→ **所示数据**

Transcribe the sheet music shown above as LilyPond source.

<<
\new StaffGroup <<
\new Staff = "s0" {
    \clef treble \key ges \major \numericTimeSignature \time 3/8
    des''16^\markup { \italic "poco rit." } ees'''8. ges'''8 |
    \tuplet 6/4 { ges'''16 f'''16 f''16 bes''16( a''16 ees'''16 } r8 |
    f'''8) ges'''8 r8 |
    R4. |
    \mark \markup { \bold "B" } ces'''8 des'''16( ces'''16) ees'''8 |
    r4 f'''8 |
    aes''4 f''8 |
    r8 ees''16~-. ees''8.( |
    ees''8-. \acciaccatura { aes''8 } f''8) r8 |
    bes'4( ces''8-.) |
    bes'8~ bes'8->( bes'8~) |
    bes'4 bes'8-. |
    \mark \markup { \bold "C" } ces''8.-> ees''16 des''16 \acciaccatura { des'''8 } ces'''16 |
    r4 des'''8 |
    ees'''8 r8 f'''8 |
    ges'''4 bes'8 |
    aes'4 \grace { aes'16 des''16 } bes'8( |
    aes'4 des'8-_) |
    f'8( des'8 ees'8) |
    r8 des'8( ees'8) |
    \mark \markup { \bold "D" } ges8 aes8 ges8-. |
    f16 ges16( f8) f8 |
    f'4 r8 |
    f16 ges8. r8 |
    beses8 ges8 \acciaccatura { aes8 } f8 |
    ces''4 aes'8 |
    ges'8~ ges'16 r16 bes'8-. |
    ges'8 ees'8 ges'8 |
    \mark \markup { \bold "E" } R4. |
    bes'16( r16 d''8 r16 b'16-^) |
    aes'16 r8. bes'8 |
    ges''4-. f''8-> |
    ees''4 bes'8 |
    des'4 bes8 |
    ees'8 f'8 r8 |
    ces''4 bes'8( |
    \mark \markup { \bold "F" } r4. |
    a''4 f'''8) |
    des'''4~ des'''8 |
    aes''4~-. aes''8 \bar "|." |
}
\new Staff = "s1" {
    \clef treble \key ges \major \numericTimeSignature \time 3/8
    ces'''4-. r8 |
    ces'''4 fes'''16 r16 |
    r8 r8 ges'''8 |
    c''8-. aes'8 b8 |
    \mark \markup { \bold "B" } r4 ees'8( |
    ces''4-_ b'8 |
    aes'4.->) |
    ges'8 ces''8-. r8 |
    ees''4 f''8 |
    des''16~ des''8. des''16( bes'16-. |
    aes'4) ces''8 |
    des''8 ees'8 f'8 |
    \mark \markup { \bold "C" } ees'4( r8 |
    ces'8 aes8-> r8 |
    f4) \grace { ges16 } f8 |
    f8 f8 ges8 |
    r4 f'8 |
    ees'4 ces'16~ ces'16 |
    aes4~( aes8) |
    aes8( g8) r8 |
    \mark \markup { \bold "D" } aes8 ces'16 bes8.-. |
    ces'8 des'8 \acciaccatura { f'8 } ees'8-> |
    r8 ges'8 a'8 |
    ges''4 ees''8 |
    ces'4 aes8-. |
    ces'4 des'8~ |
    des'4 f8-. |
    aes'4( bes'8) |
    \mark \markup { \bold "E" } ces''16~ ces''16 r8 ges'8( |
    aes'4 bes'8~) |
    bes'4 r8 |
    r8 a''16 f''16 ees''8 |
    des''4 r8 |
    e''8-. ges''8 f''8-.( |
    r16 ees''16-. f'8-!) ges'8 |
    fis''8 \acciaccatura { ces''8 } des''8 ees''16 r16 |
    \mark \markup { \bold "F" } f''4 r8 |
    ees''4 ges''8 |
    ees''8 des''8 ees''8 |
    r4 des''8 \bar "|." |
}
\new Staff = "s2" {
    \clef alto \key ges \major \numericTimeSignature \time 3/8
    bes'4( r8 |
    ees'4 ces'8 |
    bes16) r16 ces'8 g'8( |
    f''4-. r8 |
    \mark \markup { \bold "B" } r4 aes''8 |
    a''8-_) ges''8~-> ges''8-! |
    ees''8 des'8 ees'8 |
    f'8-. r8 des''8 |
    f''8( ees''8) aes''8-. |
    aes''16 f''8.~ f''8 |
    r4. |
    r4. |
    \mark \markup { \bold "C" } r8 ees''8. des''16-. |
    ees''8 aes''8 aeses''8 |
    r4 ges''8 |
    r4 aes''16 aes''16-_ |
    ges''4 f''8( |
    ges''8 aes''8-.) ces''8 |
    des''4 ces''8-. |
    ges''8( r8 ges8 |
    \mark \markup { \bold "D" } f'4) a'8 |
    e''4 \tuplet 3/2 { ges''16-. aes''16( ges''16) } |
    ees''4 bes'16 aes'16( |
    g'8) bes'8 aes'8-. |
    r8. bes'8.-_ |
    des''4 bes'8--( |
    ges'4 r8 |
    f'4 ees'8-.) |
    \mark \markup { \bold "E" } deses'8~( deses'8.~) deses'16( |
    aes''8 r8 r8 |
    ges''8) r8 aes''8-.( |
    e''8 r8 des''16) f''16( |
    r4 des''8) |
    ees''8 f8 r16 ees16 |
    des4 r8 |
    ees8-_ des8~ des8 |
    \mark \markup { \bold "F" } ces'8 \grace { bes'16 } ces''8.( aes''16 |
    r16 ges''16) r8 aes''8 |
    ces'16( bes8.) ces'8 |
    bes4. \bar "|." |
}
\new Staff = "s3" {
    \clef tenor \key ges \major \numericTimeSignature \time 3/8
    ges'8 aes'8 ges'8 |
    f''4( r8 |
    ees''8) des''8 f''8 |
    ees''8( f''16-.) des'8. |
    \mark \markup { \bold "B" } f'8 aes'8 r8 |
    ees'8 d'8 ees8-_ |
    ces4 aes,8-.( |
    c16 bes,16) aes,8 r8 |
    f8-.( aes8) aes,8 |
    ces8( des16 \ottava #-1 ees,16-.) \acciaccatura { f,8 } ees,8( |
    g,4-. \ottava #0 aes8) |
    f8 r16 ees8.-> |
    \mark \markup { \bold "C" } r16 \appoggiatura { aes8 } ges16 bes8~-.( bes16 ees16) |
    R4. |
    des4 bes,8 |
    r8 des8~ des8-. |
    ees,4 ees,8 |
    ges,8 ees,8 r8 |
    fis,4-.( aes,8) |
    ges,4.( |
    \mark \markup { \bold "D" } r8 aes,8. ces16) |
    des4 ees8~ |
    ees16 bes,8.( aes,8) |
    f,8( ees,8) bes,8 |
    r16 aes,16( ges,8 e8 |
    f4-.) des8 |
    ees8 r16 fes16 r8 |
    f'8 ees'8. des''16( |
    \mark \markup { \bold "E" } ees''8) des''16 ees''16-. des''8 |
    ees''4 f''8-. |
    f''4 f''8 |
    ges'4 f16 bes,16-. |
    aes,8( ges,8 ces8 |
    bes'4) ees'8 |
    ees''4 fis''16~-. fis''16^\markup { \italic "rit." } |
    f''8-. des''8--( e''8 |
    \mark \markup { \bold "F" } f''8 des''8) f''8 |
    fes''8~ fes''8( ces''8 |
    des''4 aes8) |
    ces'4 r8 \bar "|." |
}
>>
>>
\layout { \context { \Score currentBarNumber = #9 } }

→ **给定练习**
数一数上面的数据中有几行含有字符串“time”，区分大小写，只写出行数。

→ **完整输出**
4